Exercise objective
Take the entries below and print, exactly, the stretch from the line containing "black circle: (105, 95) -> (115, 189), moved" through the line containing "orange star: (107, 128) -> (107, 101), moved", both included.

+ + + +

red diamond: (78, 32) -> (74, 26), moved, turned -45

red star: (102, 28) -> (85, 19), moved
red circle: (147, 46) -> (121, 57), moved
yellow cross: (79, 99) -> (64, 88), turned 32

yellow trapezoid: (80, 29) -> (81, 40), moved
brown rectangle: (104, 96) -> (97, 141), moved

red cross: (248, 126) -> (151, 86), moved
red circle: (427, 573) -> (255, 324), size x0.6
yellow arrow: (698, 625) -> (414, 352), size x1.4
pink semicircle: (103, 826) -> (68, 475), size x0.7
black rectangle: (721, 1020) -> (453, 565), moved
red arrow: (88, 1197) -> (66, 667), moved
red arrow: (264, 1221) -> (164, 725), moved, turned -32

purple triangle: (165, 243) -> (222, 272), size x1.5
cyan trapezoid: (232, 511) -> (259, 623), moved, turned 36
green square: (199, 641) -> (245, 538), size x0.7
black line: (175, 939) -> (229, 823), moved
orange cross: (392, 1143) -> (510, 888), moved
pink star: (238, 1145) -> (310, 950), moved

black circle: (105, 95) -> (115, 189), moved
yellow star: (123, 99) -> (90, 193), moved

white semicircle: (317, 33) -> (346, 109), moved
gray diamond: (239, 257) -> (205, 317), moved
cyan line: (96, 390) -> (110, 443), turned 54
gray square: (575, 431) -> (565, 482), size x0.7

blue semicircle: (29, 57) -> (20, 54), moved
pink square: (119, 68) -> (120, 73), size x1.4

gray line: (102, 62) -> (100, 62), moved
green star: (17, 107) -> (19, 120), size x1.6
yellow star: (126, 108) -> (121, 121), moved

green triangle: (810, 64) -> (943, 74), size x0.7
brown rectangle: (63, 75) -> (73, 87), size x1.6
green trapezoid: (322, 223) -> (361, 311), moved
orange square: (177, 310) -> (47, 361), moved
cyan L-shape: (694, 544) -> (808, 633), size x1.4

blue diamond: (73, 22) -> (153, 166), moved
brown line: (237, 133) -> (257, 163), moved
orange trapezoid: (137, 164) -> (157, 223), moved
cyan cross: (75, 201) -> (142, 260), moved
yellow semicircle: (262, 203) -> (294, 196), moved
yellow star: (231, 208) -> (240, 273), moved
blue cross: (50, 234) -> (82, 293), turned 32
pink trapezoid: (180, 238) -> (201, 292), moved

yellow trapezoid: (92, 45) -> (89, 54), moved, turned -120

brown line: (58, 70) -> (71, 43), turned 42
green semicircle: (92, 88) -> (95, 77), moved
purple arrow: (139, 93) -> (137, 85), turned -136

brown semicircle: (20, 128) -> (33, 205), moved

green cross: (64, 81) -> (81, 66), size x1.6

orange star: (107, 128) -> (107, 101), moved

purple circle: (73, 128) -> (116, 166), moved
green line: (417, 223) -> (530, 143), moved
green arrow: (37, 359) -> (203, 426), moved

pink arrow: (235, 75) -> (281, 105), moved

+ + + +

Problem solution
black circle: (105, 95) -> (115, 189), moved
yellow star: (123, 99) -> (90, 193), moved

white semicircle: (317, 33) -> (346, 109), moved
gray diamond: (239, 257) -> (205, 317), moved
cyan line: (96, 390) -> (110, 443), turned 54
gray square: (575, 431) -> (565, 482), size x0.7

blue semicircle: (29, 57) -> (20, 54), moved
pink square: (119, 68) -> (120, 73), size x1.4

gray line: (102, 62) -> (100, 62), moved
green star: (17, 107) -> (19, 120), size x1.6
yellow star: (126, 108) -> (121, 121), moved

green triangle: (810, 64) -> (943, 74), size x0.7
brown rectangle: (63, 75) -> (73, 87), size x1.6
green trapezoid: (322, 223) -> (361, 311), moved
orange square: (177, 310) -> (47, 361), moved
cyan L-shape: (694, 544) -> (808, 633), size x1.4

blue diamond: (73, 22) -> (153, 166), moved
brown line: (237, 133) -> (257, 163), moved
orange trapezoid: (137, 164) -> (157, 223), moved
cyan cross: (75, 201) -> (142, 260), moved
yellow semicircle: (262, 203) -> (294, 196), moved
yellow star: (231, 208) -> (240, 273), moved
blue cross: (50, 234) -> (82, 293), turned 32
pink trapezoid: (180, 238) -> (201, 292), moved

yellow trapezoid: (92, 45) -> (89, 54), moved, turned -120

brown line: (58, 70) -> (71, 43), turned 42
green semicircle: (92, 88) -> (95, 77), moved
purple arrow: (139, 93) -> (137, 85), turned -136

brown semicircle: (20, 128) -> (33, 205), moved

green cross: (64, 81) -> (81, 66), size x1.6

orange star: (107, 128) -> (107, 101), moved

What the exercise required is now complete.